> [Work to complete] A verbatim copy of all entries is the expected output.

─── Data for this task

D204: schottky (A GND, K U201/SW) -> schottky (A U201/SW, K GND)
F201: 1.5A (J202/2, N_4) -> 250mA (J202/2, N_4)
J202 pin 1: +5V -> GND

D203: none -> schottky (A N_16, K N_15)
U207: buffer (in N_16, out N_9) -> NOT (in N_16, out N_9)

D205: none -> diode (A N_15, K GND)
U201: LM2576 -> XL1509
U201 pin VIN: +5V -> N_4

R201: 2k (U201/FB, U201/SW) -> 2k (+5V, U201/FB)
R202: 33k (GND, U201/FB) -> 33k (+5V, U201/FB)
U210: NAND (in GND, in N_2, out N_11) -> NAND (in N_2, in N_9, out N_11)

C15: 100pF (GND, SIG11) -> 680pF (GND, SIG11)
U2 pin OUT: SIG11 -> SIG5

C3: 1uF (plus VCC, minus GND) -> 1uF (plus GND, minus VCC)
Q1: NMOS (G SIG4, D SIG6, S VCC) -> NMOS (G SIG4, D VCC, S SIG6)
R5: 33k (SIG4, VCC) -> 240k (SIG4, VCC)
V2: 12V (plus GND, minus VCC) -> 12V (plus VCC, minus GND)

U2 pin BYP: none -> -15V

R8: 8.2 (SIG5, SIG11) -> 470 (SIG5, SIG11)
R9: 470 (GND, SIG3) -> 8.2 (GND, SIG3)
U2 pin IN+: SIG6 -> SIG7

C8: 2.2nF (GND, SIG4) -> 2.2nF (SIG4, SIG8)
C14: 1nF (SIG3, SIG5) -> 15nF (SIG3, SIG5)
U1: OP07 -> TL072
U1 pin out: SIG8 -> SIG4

──────

> [Output of the task]
D204: schottky (A GND, K U201/SW) -> schottky (A U201/SW, K GND)
F201: 1.5A (J202/2, N_4) -> 250mA (J202/2, N_4)
J202 pin 1: +5V -> GND

D203: none -> schottky (A N_16, K N_15)
U207: buffer (in N_16, out N_9) -> NOT (in N_16, out N_9)

D205: none -> diode (A N_15, K GND)
U201: LM2576 -> XL1509
U201 pin VIN: +5V -> N_4

R201: 2k (U201/FB, U201/SW) -> 2k (+5V, U201/FB)
R202: 33k (GND, U201/FB) -> 33k (+5V, U201/FB)
U210: NAND (in GND, in N_2, out N_11) -> NAND (in N_2, in N_9, out N_11)

C15: 100pF (GND, SIG11) -> 680pF (GND, SIG11)
U2 pin OUT: SIG11 -> SIG5

C3: 1uF (plus VCC, minus GND) -> 1uF (plus GND, minus VCC)
Q1: NMOS (G SIG4, D SIG6, S VCC) -> NMOS (G SIG4, D VCC, S SIG6)
R5: 33k (SIG4, VCC) -> 240k (SIG4, VCC)
V2: 12V (plus GND, minus VCC) -> 12V (plus VCC, minus GND)

U2 pin BYP: none -> -15V

R8: 8.2 (SIG5, SIG11) -> 470 (SIG5, SIG11)
R9: 470 (GND, SIG3) -> 8.2 (GND, SIG3)
U2 pin IN+: SIG6 -> SIG7

C8: 2.2nF (GND, SIG4) -> 2.2nF (SIG4, SIG8)
C14: 1nF (SIG3, SIG5) -> 15nF (SIG3, SIG5)
U1: OP07 -> TL072
U1 pin out: SIG8 -> SIG4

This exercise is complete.